Output the data verbatim, minus the images.

DATA SHOWN:
◆ ◆ ◆ ◆ ◆ ◆ ◆
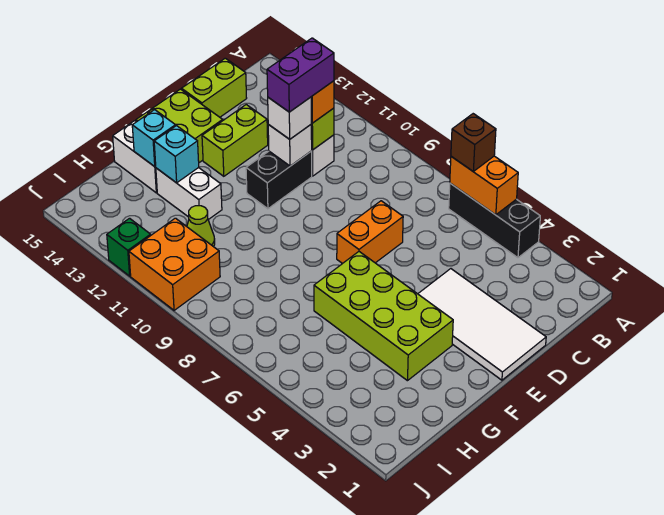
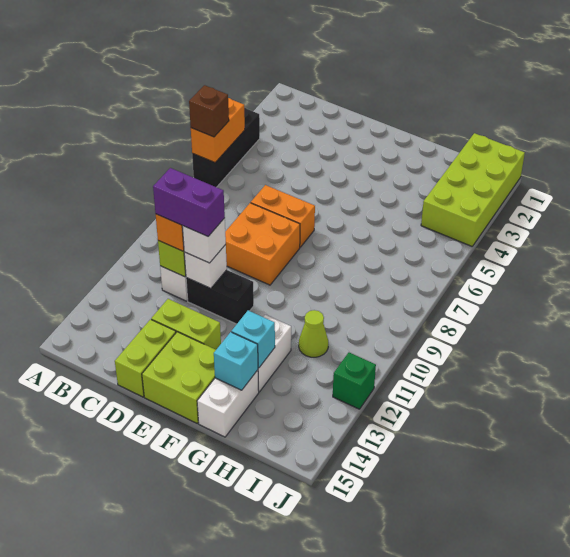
lime brick C15:D15 level 1 -> lime brick D14:D15 level 1
white tile D1:E4 level 1 -> none
lime brick F3:G6 level 1 -> lime brick I1:J4 level 1
orange brick I10:J11 level 1 -> orange brick D8:E9 level 1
◆ ◆ ◆ ◆ ◆ ◆ ◆
ANSWER AREA:
lime brick C15:D15 level 1 -> lime brick D14:D15 level 1
white tile D1:E4 level 1 -> none
lime brick F3:G6 level 1 -> lime brick I1:J4 level 1
orange brick I10:J11 level 1 -> orange brick D8:E9 level 1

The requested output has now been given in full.